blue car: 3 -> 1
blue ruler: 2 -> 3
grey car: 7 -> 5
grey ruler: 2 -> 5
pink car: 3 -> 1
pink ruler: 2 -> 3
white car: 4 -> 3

WHAT TO DO:
Would it be possible to reproduce all the entries exactly as they appear above?

SOLUTION TO THE PROBLEM:
blue car: 3 -> 1
blue ruler: 2 -> 3
grey car: 7 -> 5
grey ruler: 2 -> 5
pink car: 3 -> 1
pink ruler: 2 -> 3
white car: 4 -> 3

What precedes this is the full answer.